• **Exercise goal**
Search the records below for "round" and copy every line it turns up in.

Source records
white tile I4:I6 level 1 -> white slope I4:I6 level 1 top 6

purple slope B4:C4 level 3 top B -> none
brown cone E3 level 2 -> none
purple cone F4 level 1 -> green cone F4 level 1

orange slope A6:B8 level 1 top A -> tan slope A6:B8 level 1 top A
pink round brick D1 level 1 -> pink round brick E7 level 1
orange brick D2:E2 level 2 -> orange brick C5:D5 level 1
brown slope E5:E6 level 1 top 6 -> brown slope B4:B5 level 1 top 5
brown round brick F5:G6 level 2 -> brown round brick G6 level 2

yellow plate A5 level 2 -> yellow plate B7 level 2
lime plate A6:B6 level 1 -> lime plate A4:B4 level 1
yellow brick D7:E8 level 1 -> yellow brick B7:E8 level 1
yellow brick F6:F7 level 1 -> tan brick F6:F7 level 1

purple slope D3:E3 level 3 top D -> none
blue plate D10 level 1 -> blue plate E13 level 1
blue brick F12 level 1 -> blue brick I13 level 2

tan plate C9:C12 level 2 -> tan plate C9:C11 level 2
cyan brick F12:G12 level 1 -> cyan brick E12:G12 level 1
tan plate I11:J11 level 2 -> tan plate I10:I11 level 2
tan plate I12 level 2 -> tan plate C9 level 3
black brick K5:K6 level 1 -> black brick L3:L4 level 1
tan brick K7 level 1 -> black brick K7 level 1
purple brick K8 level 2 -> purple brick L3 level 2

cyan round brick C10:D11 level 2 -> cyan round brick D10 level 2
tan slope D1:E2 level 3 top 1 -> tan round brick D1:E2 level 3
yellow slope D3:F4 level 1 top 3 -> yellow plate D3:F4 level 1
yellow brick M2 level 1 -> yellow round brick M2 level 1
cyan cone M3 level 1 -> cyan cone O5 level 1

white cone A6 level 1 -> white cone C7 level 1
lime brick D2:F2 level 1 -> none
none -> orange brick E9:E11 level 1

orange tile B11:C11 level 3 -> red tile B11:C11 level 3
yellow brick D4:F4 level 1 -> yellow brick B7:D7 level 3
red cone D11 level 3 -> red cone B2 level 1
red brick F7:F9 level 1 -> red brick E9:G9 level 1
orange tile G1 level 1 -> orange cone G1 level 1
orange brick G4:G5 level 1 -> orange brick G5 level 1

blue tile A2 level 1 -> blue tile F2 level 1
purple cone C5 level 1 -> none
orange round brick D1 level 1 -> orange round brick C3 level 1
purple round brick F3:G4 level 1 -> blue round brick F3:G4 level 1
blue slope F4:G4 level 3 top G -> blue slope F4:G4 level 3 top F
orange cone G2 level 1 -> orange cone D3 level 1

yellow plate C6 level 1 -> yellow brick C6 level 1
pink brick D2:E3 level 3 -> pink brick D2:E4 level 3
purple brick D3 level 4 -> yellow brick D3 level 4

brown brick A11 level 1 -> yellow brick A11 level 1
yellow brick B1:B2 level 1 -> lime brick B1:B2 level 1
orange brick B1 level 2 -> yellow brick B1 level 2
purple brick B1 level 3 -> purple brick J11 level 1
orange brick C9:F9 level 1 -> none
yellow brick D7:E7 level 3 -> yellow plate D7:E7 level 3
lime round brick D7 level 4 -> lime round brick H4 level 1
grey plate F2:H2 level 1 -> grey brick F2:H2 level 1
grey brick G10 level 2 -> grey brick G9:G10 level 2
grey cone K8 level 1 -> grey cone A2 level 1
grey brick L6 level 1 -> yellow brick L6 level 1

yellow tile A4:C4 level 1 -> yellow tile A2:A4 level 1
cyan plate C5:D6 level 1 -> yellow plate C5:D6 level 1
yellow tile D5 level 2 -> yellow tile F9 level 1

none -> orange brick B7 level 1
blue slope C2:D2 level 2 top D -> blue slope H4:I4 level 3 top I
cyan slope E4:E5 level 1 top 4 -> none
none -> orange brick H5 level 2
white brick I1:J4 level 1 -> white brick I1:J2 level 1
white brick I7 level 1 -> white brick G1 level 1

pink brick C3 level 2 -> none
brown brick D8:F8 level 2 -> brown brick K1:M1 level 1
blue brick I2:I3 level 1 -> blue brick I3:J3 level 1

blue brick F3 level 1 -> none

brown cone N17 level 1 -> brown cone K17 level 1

• **Response to the task**
pink round brick D1 level 1 -> pink round brick E7 level 1
brown round brick F5:G6 level 2 -> brown round brick G6 level 2
cyan round brick C10:D11 level 2 -> cyan round brick D10 level 2
tan slope D1:E2 level 3 top 1 -> tan round brick D1:E2 level 3
yellow brick M2 level 1 -> yellow round brick M2 level 1
orange round brick D1 level 1 -> orange round brick C3 level 1
purple round brick F3:G4 level 1 -> blue round brick F3:G4 level 1
lime round brick D7 level 4 -> lime round brick H4 level 1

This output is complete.